%%
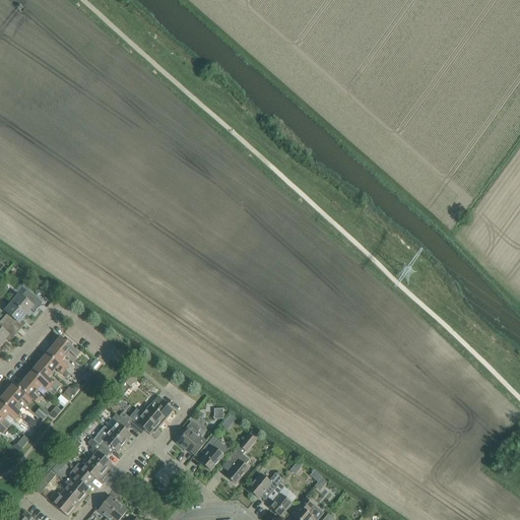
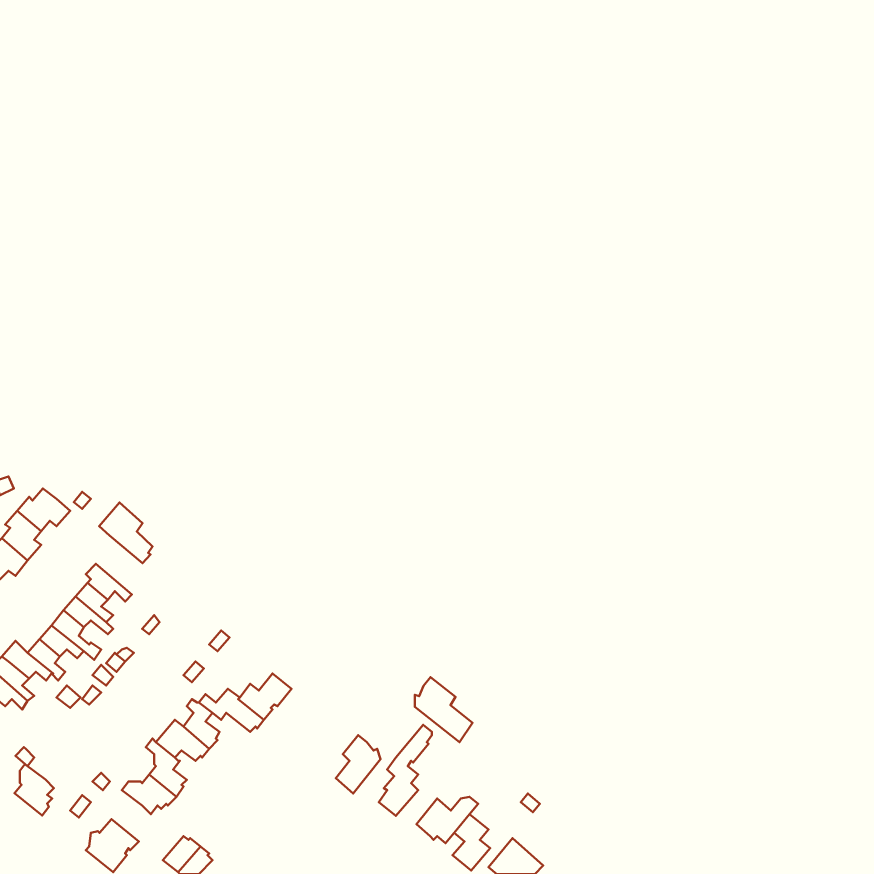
building: none -> [99,503,152,563]
building: none -> [415,677,473,742]
building: [176,421,205,454] -> none
building: [66,468,89,499] -> [15,764,54,816]

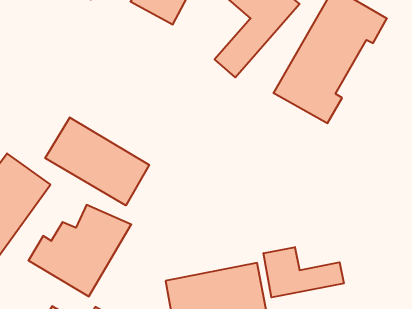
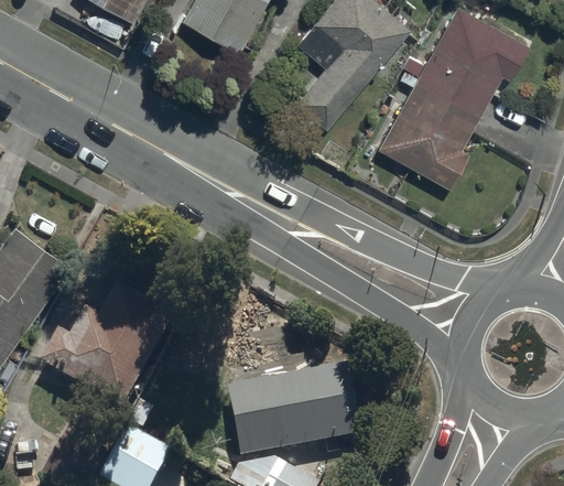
building: [45,117,149,205] -> none
building: [264,247,344,297] -> none

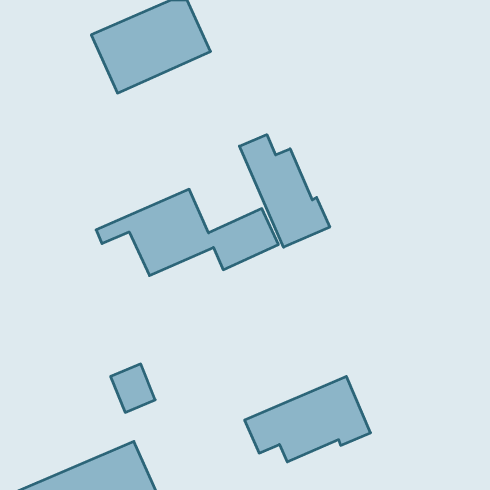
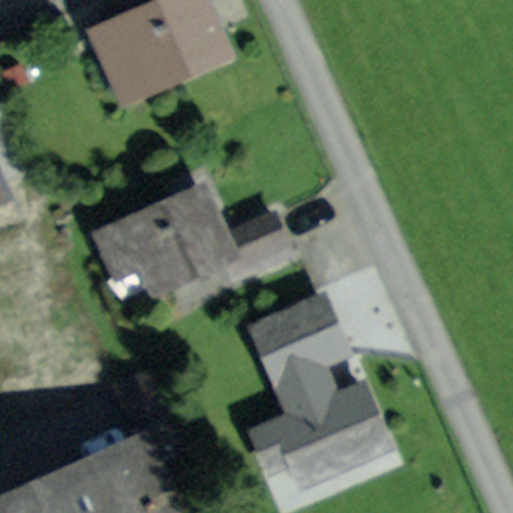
building: [239,135,330,247] -> none
building: none -> [252,306,341,387]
%%
Problem requirements » Because the pictures are not wanted, retype only the text of every record, exactly as given.

Result of this exercise »
building: none -> [99,503,152,563]
building: none -> [415,677,473,742]
building: [176,421,205,454] -> none
building: [66,468,89,499] -> [15,764,54,816]

building: [45,117,149,205] -> none
building: [264,247,344,297] -> none

building: [239,135,330,247] -> none
building: none -> [252,306,341,387]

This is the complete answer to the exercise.